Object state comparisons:
————————
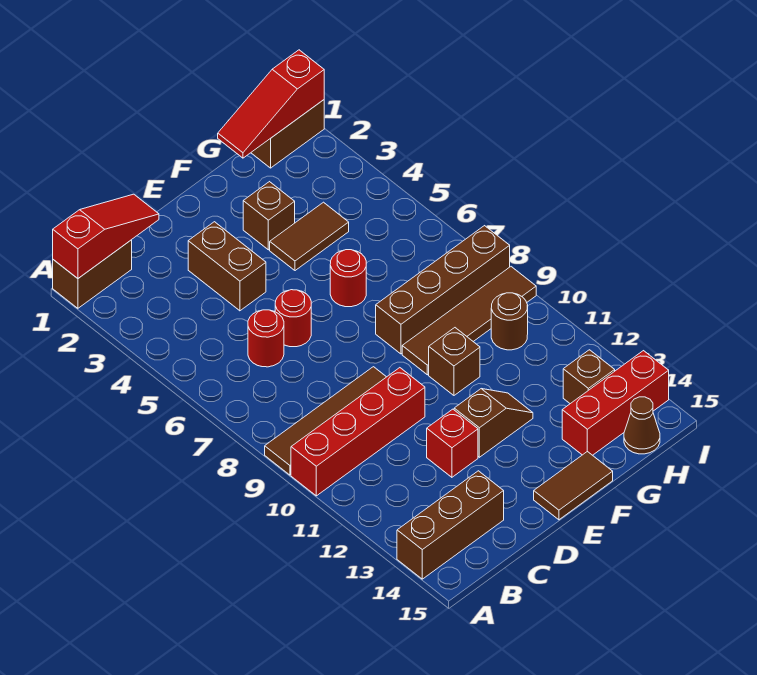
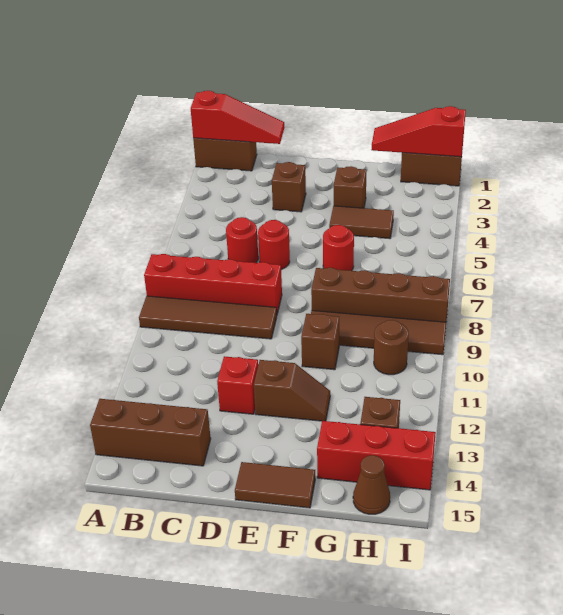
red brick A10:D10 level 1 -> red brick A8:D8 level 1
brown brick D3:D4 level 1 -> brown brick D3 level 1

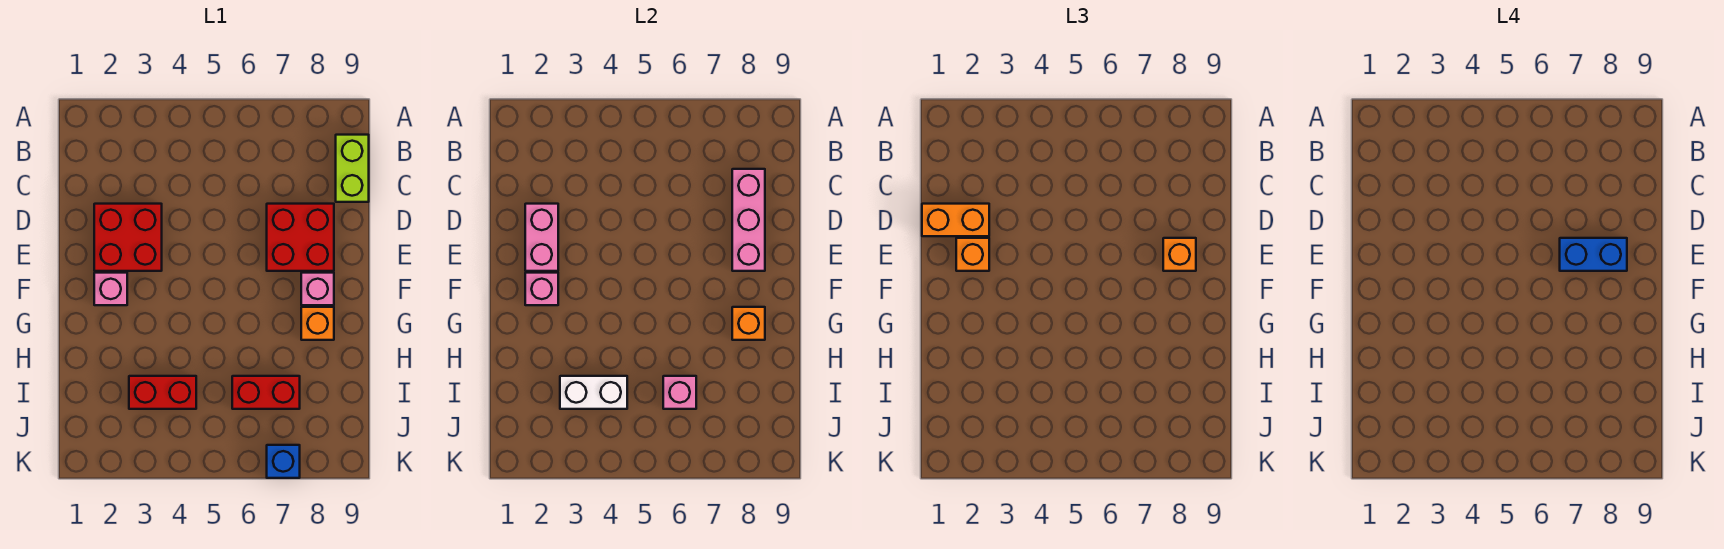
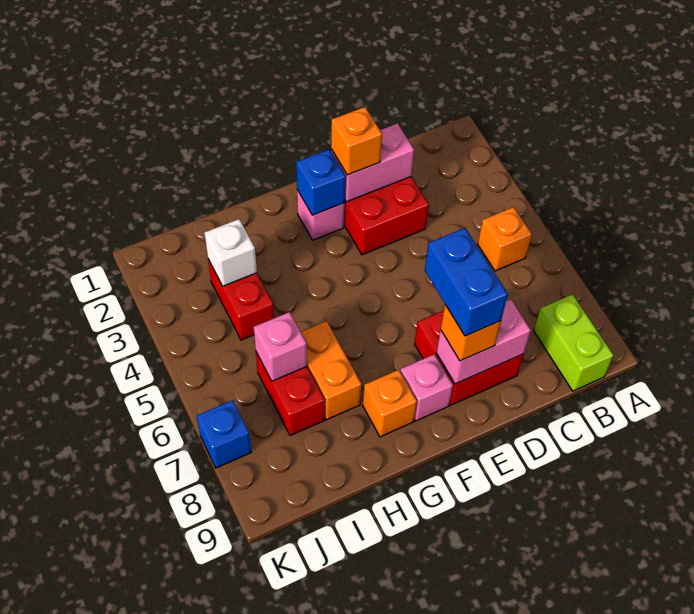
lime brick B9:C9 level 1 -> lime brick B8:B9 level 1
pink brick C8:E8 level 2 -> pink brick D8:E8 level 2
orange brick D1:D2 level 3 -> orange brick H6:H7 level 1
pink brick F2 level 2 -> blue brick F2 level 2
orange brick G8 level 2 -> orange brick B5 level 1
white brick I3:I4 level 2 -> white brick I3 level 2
————————
§ **EXERCISE AIM**:
Taking the line containing "orange brick G8" as the first, please return it and every line after it through the end of the entries, exactly and only those.

§ **TASK ANSWER**:
orange brick G8 level 2 -> orange brick B5 level 1
white brick I3:I4 level 2 -> white brick I3 level 2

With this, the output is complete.